» **DATA TO EXAMINE**

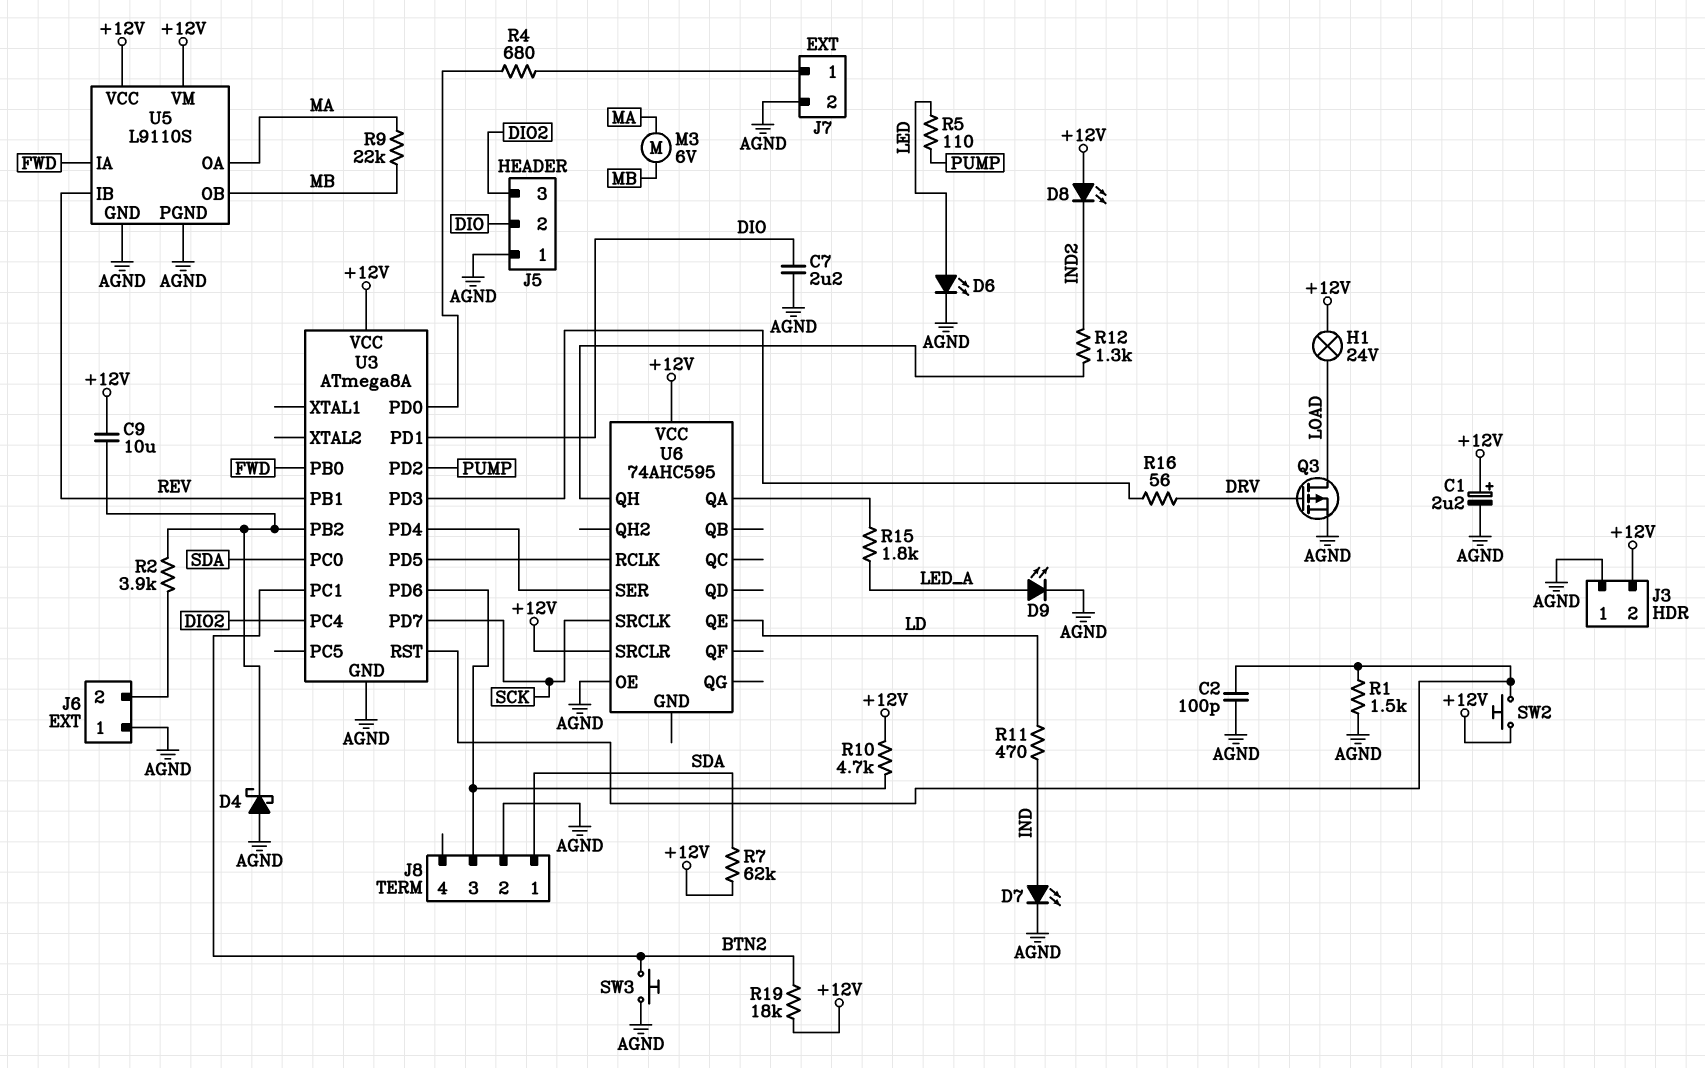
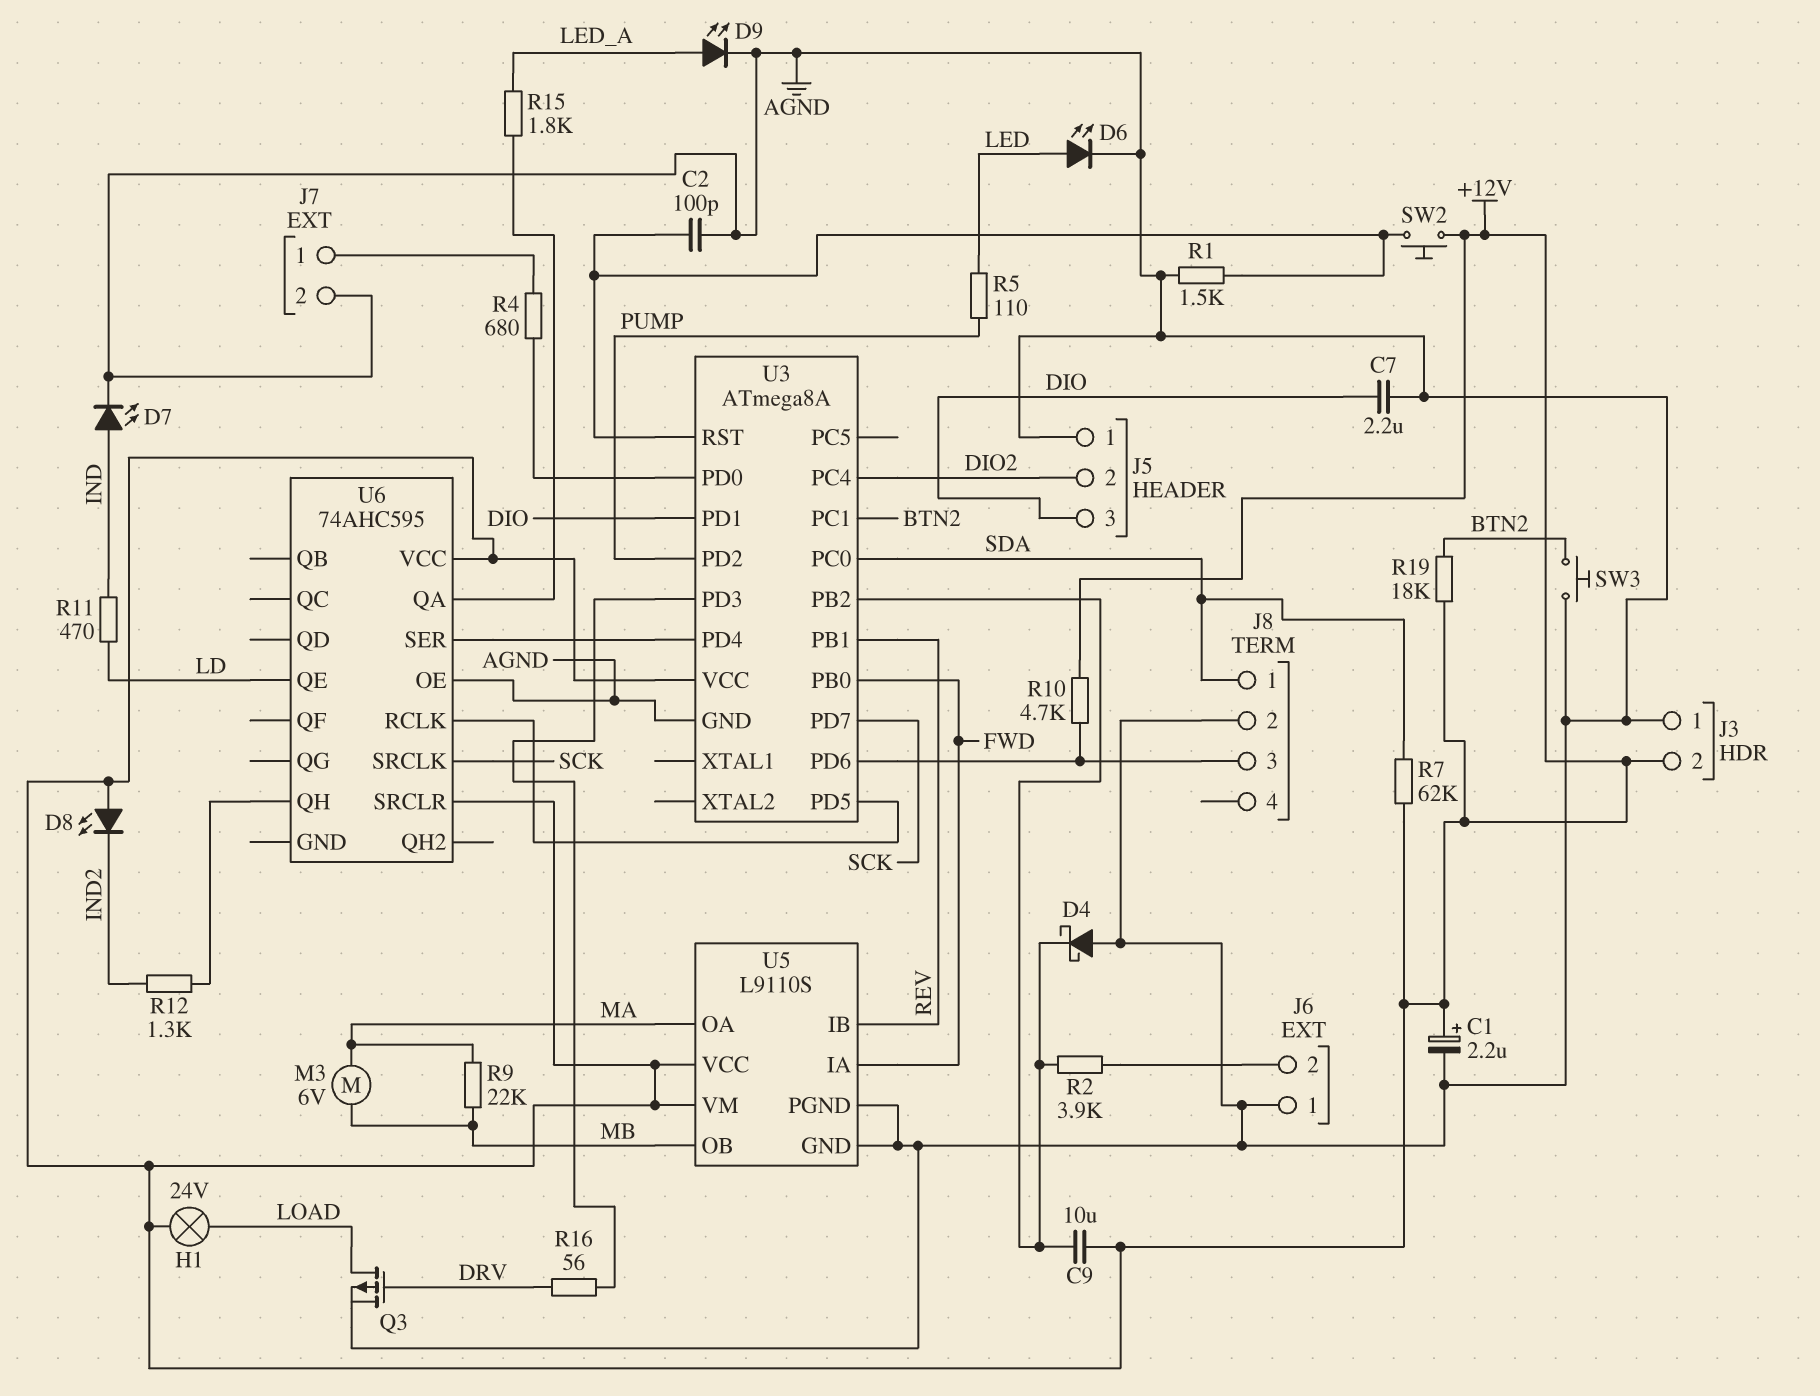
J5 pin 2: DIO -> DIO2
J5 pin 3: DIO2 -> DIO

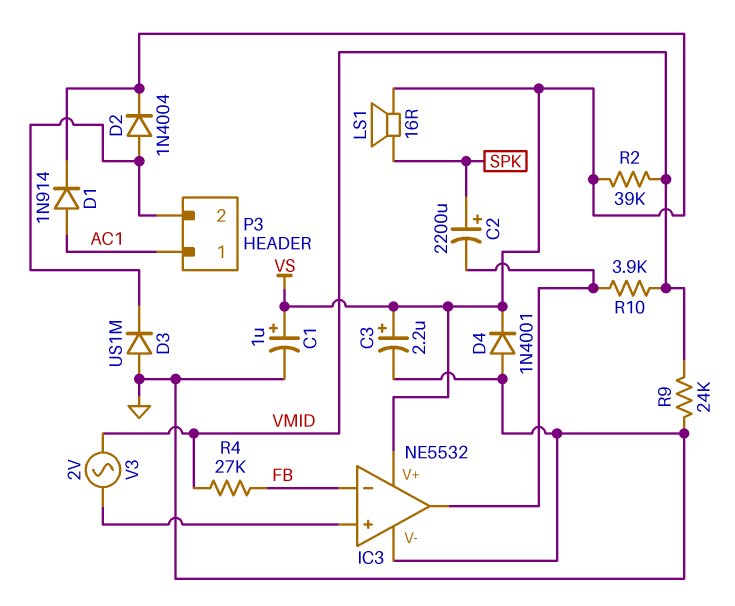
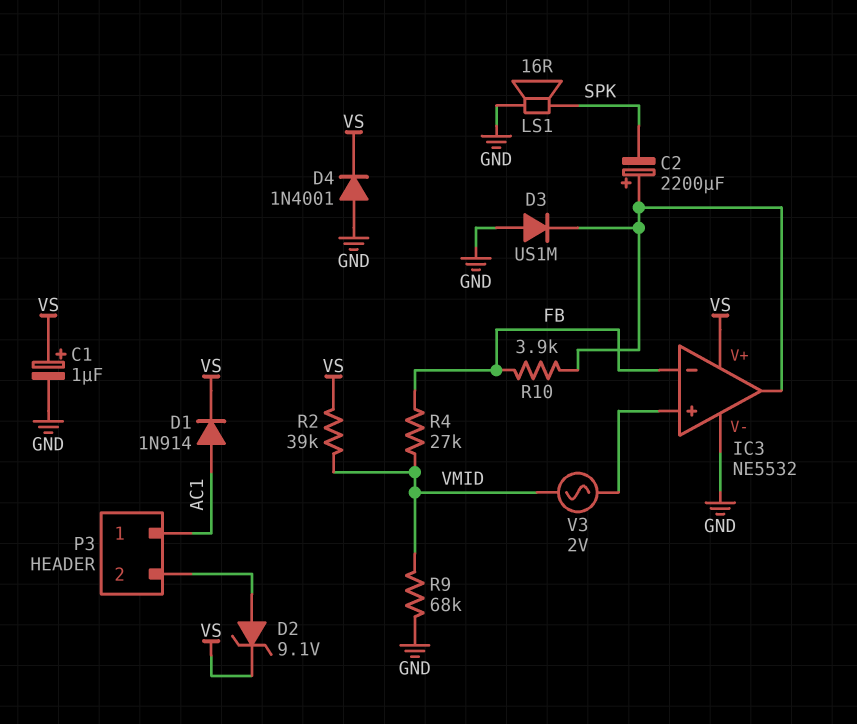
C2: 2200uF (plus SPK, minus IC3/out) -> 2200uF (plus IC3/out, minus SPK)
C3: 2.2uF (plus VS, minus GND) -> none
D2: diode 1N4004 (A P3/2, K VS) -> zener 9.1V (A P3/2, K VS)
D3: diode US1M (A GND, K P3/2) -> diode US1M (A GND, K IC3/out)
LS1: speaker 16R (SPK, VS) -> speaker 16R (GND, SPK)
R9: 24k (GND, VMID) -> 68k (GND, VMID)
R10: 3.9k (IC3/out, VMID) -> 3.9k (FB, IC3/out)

» **EXERCISE**
Print all entries exactly; skip the pictures.

» **EXERCISE OUTPUT**
J5 pin 2: DIO -> DIO2
J5 pin 3: DIO2 -> DIO

C2: 2200uF (plus SPK, minus IC3/out) -> 2200uF (plus IC3/out, minus SPK)
C3: 2.2uF (plus VS, minus GND) -> none
D2: diode 1N4004 (A P3/2, K VS) -> zener 9.1V (A P3/2, K VS)
D3: diode US1M (A GND, K P3/2) -> diode US1M (A GND, K IC3/out)
LS1: speaker 16R (SPK, VS) -> speaker 16R (GND, SPK)
R9: 24k (GND, VMID) -> 68k (GND, VMID)
R10: 3.9k (IC3/out, VMID) -> 3.9k (FB, IC3/out)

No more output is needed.